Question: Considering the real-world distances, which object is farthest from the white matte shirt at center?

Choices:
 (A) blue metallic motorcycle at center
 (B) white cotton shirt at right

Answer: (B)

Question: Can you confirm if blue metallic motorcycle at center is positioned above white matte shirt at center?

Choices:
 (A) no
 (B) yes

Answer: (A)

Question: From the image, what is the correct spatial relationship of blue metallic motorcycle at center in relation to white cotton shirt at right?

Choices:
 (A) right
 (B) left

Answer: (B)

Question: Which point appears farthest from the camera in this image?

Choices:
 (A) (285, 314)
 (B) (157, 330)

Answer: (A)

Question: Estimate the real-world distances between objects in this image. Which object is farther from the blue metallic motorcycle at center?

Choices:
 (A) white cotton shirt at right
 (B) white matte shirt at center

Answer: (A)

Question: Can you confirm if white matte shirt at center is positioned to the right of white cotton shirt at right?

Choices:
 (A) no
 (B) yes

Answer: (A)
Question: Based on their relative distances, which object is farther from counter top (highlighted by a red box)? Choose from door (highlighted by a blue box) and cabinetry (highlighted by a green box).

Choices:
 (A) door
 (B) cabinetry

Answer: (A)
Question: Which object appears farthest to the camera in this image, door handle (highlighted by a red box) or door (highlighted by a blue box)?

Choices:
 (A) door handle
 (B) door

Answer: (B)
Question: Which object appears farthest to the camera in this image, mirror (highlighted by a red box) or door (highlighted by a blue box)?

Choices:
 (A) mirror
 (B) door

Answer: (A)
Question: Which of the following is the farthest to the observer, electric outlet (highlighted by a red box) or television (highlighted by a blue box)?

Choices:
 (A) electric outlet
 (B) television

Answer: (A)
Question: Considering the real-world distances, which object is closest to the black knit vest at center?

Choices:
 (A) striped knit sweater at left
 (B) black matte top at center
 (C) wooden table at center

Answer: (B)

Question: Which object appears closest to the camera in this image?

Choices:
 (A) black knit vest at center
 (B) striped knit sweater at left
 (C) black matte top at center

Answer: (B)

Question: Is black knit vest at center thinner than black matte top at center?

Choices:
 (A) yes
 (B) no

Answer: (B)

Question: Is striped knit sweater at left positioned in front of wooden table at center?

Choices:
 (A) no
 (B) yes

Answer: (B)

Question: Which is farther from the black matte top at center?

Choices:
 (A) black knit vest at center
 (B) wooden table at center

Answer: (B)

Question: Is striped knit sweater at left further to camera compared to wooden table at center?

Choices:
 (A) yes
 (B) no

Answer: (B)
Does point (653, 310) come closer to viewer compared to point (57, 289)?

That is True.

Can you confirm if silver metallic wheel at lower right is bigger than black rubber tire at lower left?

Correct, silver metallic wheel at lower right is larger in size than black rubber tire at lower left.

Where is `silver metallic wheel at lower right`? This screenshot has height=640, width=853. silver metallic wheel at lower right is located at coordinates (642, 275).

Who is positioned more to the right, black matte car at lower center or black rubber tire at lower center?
---------------
### Task requirements
Gather every line of the records that contains the word "cabinetry", treating uppercase and lowercase letters as distinct.

### Response for this exercise
Question: Based on their relative distances, which object is farther from counter top (highlighted by a red box)? Choose from door (highlighted by a blue box) and cabinetry (highlighted by a green box).
 (B) cabinetry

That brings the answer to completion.